| Dataset excerpts |

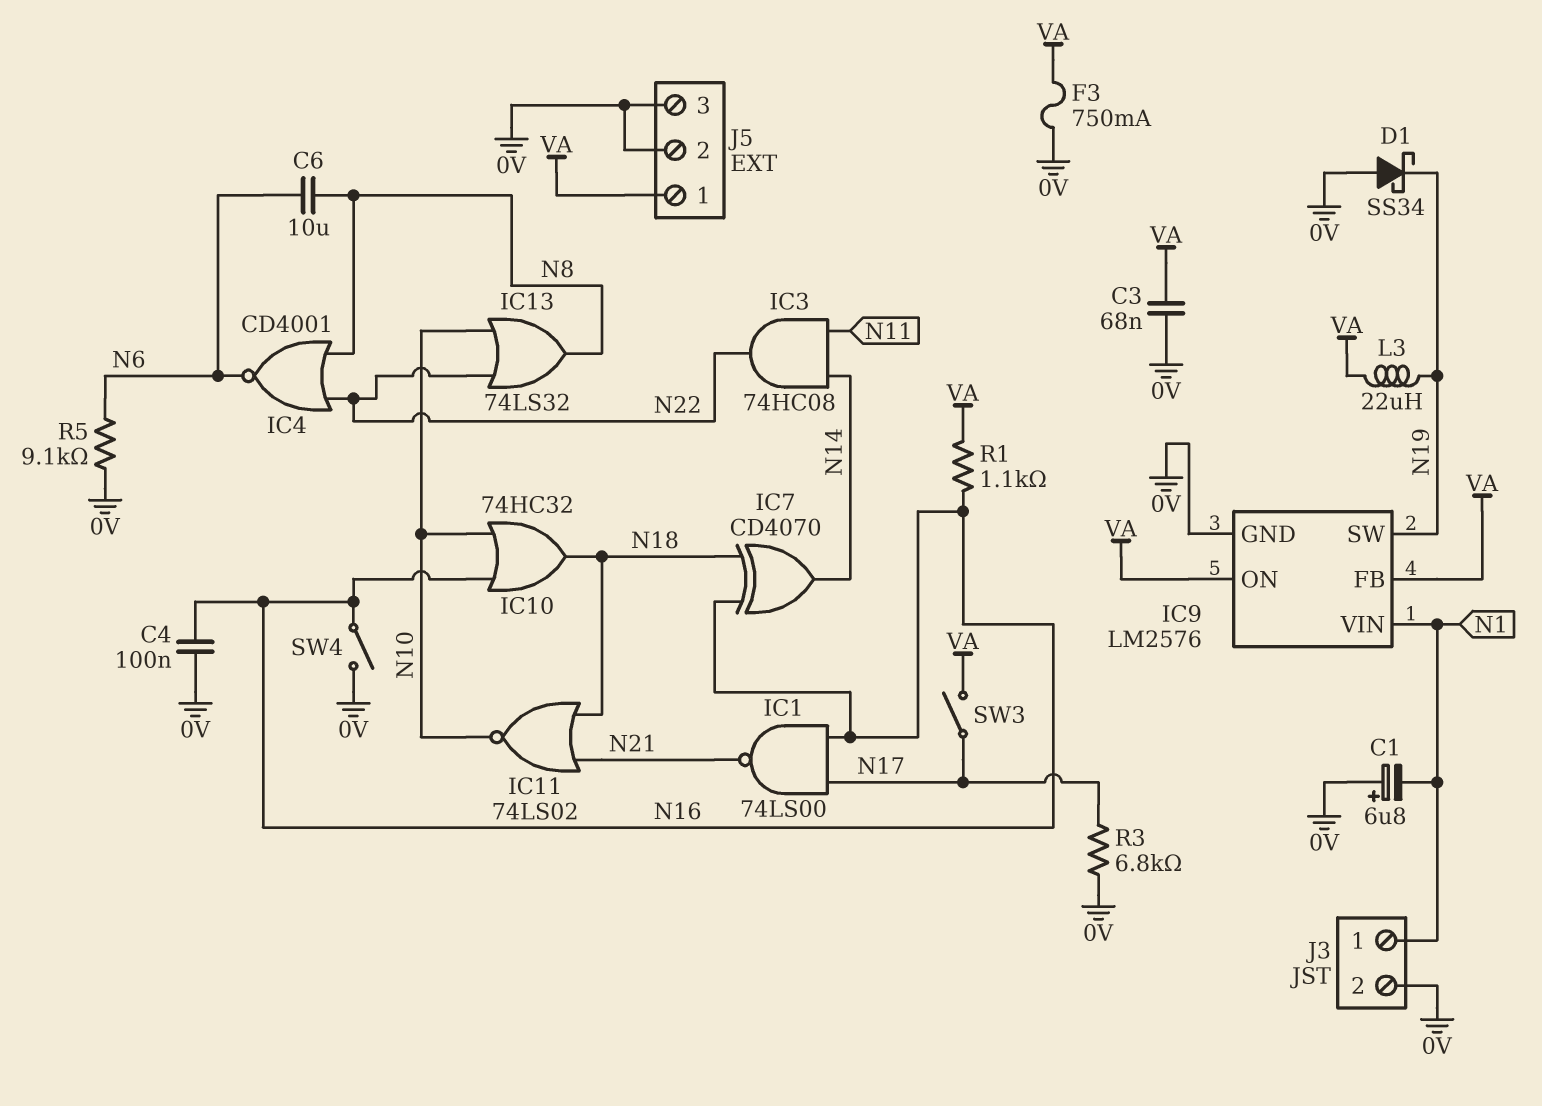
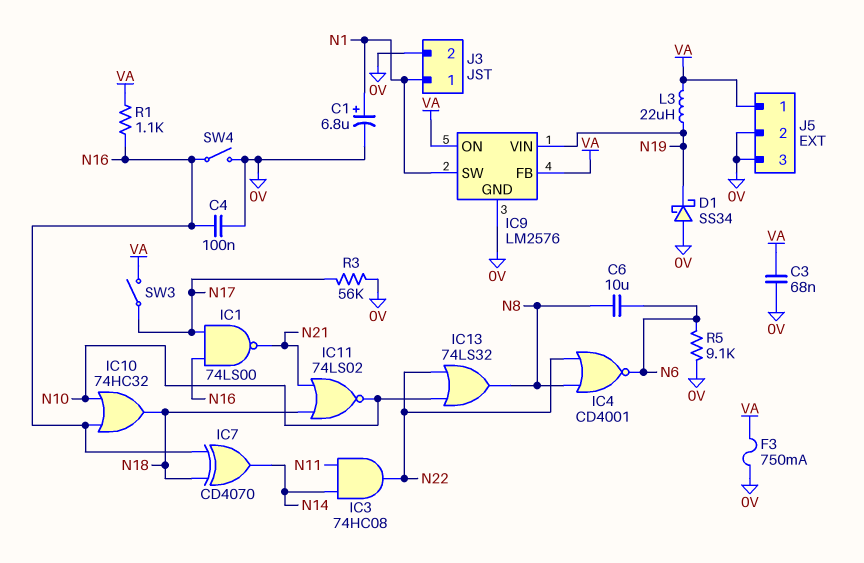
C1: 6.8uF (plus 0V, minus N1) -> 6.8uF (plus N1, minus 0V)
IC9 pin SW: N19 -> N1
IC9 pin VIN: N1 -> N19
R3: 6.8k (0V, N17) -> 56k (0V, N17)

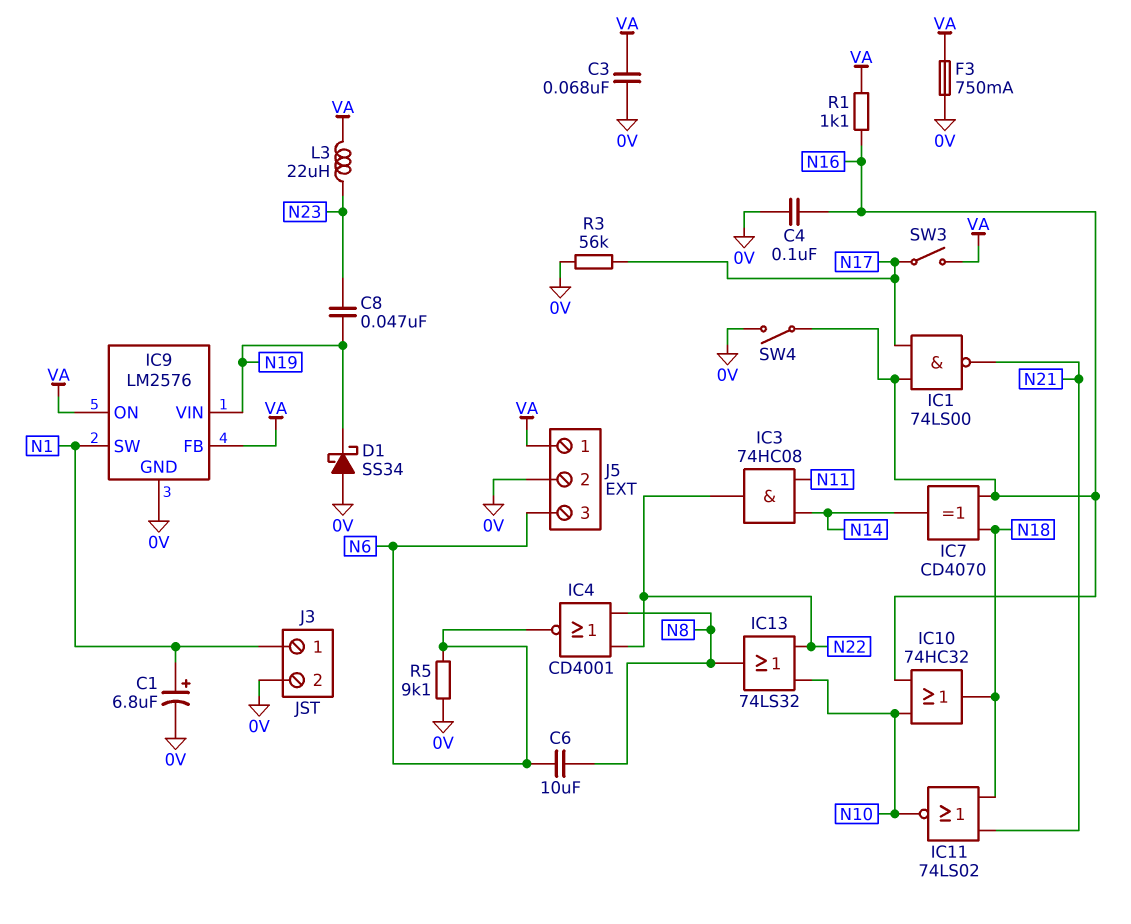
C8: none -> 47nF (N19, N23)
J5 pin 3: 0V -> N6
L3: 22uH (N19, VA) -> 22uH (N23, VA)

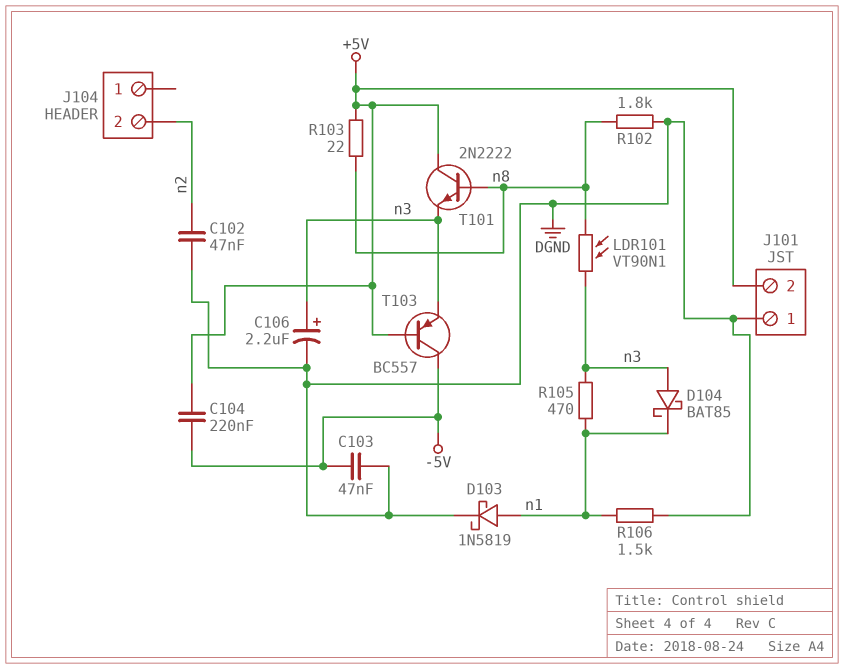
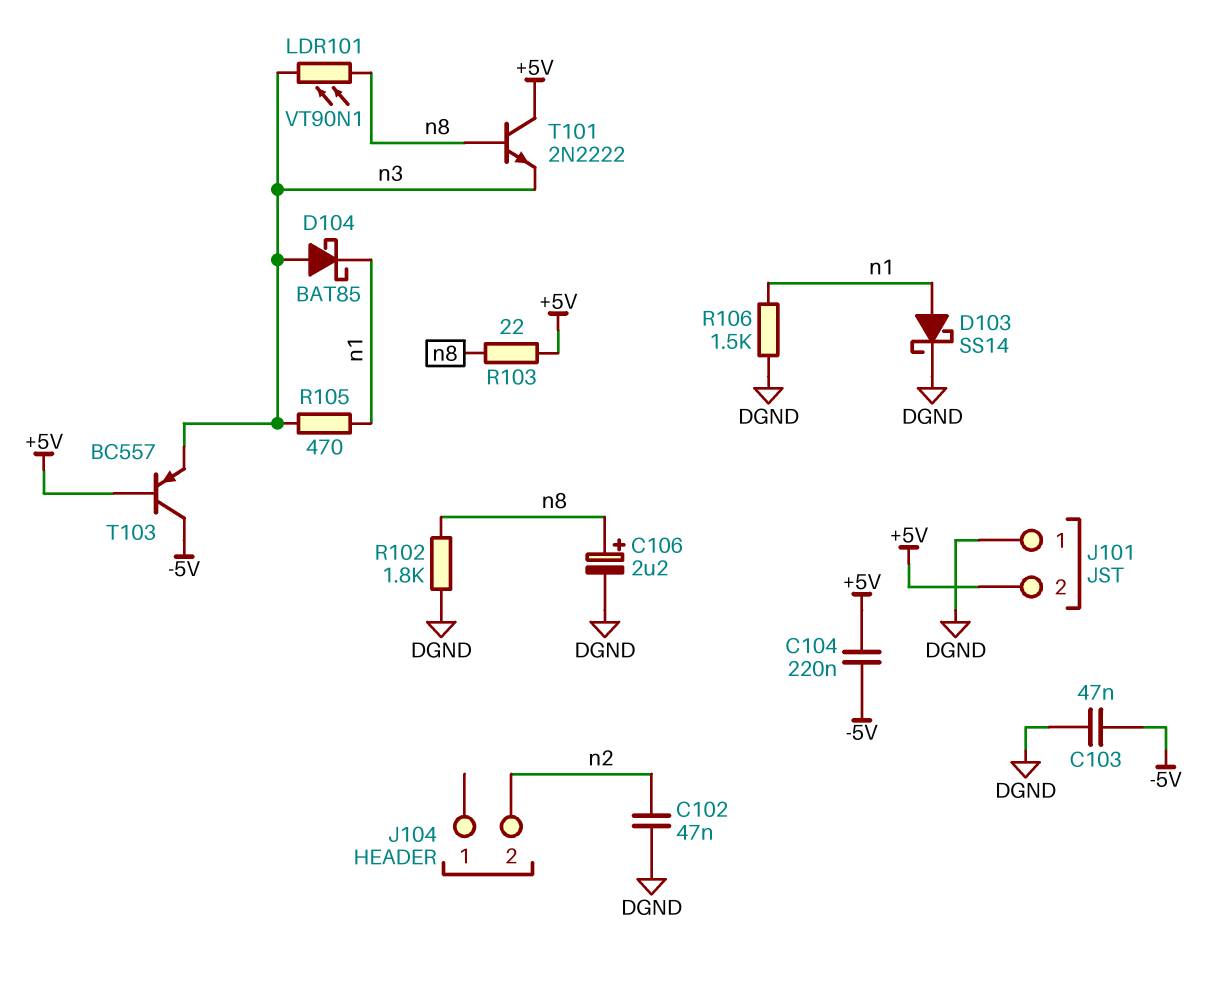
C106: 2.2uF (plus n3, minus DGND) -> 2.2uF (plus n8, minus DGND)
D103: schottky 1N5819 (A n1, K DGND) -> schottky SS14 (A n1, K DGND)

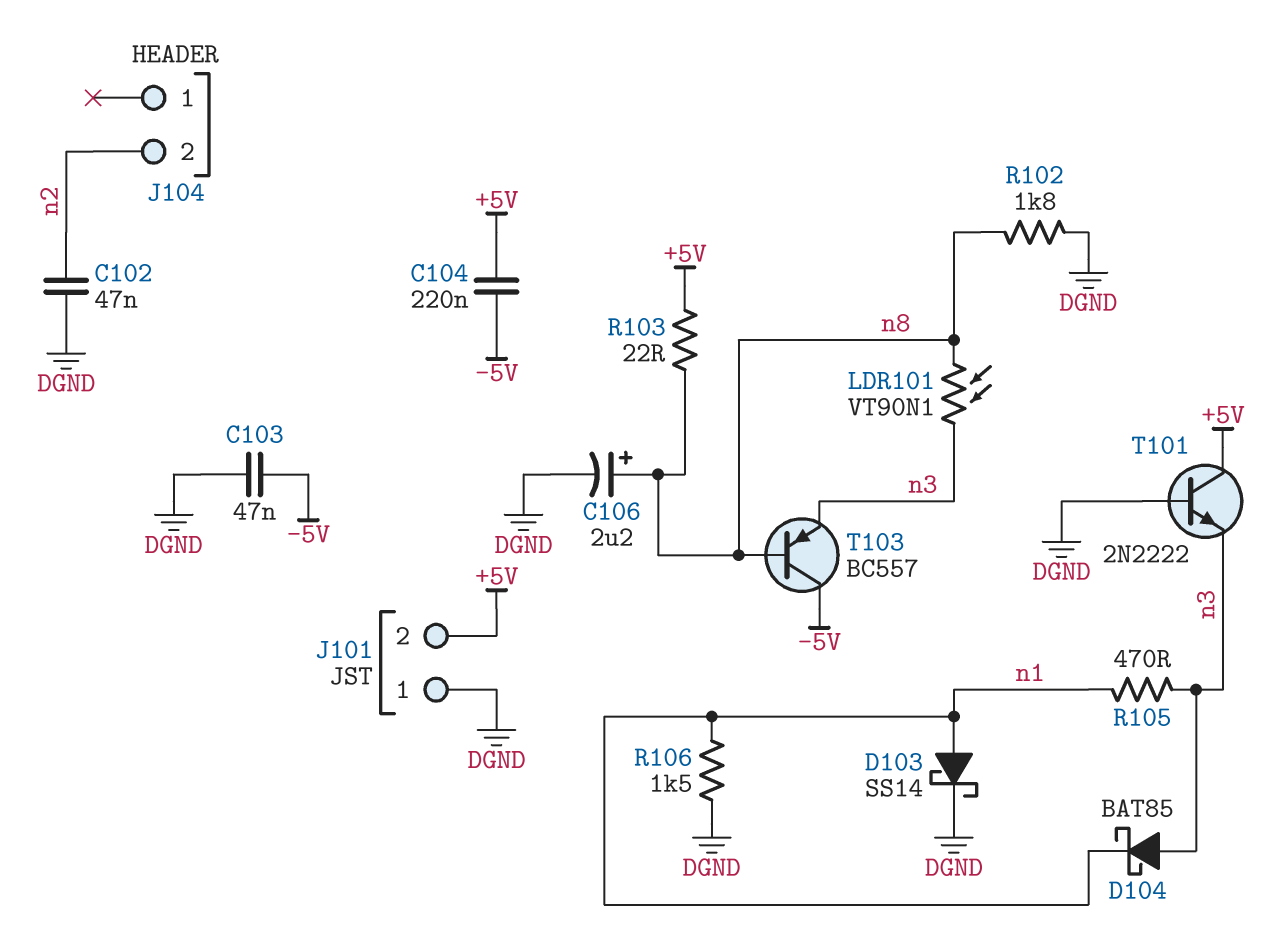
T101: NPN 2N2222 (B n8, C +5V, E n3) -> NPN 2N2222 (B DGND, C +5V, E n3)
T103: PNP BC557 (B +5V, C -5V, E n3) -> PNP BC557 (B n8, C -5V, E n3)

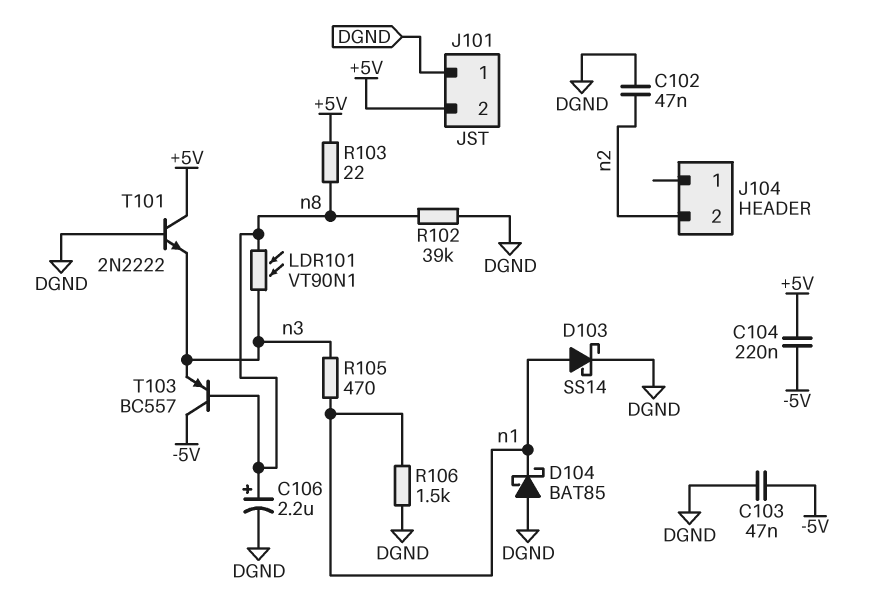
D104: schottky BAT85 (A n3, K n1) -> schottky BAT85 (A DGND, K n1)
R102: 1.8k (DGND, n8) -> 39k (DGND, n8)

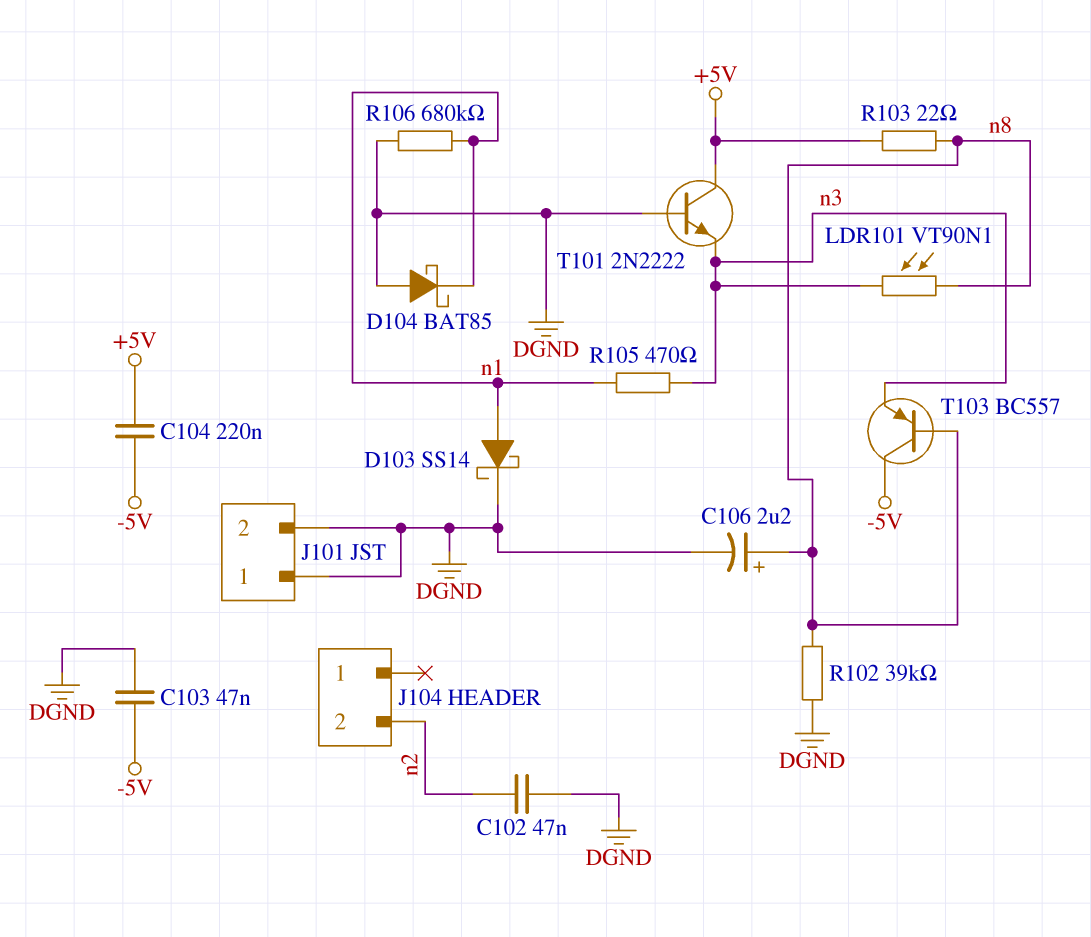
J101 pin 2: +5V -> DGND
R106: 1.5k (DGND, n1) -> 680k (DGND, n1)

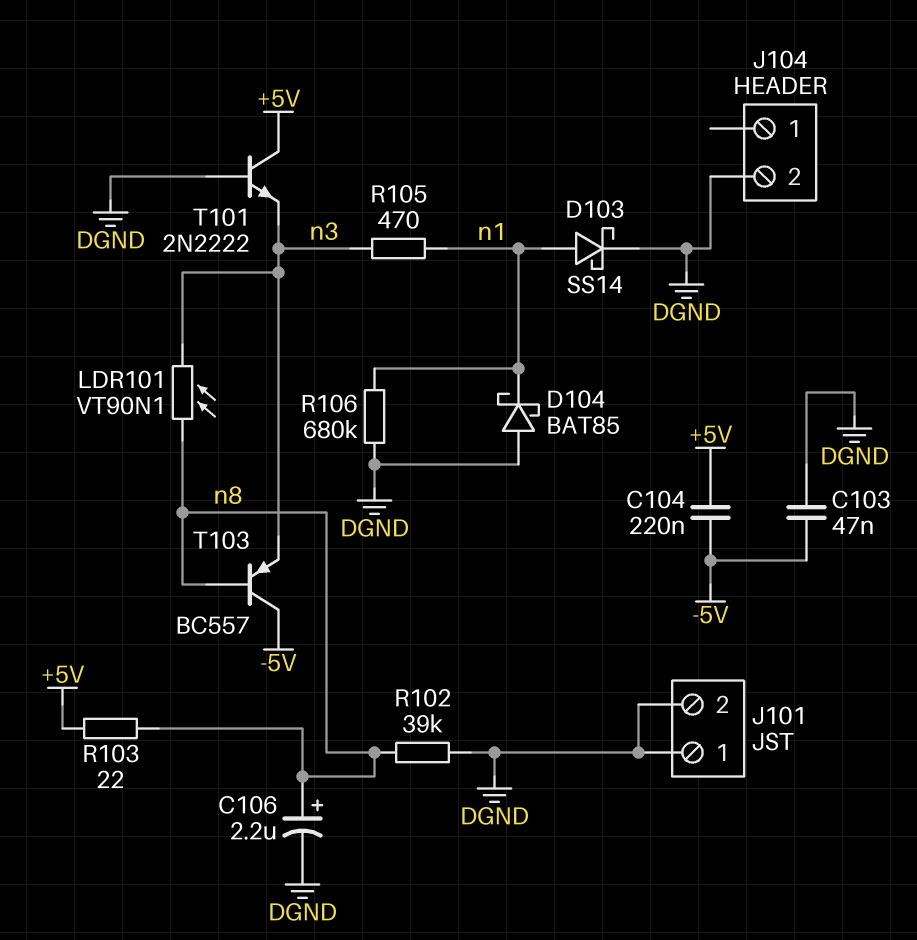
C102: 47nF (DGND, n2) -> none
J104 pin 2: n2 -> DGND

| Work instruction |
Your task is to transcribe exactly the lines from the one containing "J101 pin 2: +5V -> DGND" through the final line of the entries above, pictures excluded.

| Finished task |
J101 pin 2: +5V -> DGND
R106: 1.5k (DGND, n1) -> 680k (DGND, n1)

C102: 47nF (DGND, n2) -> none
J104 pin 2: n2 -> DGND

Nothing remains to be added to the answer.